Identify each line in the records that contains the string "acciaccatura", matching case exactly, and copy those lines.

### AVAILABLE RECORDS ###

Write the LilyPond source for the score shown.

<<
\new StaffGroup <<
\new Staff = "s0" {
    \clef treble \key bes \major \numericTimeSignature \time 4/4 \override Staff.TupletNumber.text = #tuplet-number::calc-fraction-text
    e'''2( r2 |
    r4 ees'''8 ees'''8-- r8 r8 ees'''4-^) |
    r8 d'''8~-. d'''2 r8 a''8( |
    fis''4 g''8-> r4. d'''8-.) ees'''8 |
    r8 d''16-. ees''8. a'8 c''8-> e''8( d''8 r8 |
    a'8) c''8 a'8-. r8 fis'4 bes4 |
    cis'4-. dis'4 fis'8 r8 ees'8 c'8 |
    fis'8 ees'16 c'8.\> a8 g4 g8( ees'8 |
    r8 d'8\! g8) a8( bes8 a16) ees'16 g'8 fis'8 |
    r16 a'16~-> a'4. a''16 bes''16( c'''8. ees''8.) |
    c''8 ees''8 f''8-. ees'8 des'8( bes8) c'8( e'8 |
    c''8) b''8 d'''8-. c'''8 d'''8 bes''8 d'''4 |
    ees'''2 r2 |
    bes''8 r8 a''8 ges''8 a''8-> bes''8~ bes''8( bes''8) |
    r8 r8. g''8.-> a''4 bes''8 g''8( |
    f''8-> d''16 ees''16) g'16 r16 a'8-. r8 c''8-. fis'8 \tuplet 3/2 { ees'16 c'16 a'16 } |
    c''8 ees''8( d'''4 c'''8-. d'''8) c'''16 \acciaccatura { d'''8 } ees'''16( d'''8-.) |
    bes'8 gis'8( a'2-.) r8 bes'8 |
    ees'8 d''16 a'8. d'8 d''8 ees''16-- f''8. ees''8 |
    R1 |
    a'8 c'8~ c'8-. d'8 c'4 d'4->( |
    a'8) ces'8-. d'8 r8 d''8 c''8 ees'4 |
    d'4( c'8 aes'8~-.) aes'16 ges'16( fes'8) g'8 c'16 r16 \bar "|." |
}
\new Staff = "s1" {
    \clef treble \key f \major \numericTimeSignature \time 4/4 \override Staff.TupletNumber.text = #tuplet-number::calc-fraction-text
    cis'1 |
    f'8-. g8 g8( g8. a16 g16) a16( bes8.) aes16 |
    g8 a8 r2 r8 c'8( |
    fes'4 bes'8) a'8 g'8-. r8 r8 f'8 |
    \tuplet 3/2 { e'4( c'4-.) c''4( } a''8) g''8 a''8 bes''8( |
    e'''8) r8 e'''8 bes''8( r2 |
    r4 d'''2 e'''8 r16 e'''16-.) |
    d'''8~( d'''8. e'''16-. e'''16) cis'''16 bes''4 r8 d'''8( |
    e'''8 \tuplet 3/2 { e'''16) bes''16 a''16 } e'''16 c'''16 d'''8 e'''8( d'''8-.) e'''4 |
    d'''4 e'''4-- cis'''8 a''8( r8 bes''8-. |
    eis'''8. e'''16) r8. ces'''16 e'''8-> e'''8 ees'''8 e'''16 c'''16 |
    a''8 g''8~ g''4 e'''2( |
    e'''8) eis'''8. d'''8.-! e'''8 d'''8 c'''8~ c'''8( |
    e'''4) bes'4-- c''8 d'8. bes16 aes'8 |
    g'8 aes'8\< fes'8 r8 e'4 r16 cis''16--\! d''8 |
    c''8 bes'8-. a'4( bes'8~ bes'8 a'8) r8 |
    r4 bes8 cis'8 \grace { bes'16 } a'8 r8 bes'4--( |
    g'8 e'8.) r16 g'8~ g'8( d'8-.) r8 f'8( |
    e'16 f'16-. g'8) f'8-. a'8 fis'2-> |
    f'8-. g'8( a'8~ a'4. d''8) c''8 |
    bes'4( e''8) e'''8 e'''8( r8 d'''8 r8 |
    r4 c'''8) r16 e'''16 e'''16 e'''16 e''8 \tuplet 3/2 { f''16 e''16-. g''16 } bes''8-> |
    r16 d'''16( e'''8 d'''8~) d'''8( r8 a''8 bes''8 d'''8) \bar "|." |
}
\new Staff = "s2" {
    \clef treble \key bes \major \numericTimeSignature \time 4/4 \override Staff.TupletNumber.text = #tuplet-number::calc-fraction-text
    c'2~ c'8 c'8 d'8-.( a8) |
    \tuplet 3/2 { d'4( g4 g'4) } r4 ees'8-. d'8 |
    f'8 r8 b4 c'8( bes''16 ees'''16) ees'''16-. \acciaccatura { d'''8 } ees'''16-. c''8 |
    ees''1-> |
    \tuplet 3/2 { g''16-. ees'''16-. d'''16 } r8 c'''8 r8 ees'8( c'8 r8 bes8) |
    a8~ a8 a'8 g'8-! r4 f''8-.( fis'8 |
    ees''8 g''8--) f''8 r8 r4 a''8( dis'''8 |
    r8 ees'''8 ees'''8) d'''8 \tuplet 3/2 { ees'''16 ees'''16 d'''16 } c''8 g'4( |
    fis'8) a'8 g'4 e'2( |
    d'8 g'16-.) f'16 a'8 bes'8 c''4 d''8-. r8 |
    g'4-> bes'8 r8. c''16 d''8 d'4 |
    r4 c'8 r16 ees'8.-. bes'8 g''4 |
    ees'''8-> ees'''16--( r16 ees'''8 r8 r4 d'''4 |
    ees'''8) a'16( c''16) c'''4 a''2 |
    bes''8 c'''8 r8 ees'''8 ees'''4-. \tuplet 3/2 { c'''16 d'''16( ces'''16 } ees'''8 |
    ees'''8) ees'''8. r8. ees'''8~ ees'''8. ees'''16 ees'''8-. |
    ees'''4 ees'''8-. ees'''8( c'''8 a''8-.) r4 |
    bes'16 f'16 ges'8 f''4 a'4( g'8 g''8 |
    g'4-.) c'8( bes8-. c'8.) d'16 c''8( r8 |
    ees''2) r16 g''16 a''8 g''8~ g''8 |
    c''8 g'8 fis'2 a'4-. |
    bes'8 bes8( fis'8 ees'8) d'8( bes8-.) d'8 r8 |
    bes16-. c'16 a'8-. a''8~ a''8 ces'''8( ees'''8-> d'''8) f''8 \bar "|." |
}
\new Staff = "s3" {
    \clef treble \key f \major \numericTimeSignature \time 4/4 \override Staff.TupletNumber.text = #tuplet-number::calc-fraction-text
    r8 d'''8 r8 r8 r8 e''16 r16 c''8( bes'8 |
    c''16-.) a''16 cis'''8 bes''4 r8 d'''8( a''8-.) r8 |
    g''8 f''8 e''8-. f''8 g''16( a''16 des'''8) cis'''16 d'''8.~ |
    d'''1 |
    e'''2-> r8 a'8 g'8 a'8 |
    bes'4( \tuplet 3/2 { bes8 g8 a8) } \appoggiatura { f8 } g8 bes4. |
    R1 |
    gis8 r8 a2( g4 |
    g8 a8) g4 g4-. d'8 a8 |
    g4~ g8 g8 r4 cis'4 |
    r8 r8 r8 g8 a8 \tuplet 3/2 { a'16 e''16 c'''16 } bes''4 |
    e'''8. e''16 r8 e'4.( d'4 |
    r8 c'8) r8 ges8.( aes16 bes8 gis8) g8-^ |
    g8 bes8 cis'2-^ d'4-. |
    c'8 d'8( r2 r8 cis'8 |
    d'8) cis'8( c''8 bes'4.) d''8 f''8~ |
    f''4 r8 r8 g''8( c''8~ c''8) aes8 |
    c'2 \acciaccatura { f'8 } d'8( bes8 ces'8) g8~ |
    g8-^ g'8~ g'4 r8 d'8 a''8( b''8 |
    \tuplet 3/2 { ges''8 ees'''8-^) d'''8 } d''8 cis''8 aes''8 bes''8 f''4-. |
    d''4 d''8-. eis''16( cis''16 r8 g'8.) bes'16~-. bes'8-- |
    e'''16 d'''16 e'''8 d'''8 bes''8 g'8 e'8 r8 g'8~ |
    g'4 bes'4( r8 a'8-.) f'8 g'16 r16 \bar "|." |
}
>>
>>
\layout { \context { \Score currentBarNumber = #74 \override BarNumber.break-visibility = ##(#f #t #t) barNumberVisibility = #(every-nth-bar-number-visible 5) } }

###

WORKED ANSWER:
    c''8 ees''8( d'''4 c'''8-. d'''8) c'''16 \acciaccatura { d'''8 } ees'''16( d'''8-.) |
    f'8 r8 b4 c'8( bes''16 ees'''16) ees'''16-. \acciaccatura { d'''8 } ees'''16-. c''8 |
    c'2 \acciaccatura { f'8 } d'8( bes8 ces'8) g8~ |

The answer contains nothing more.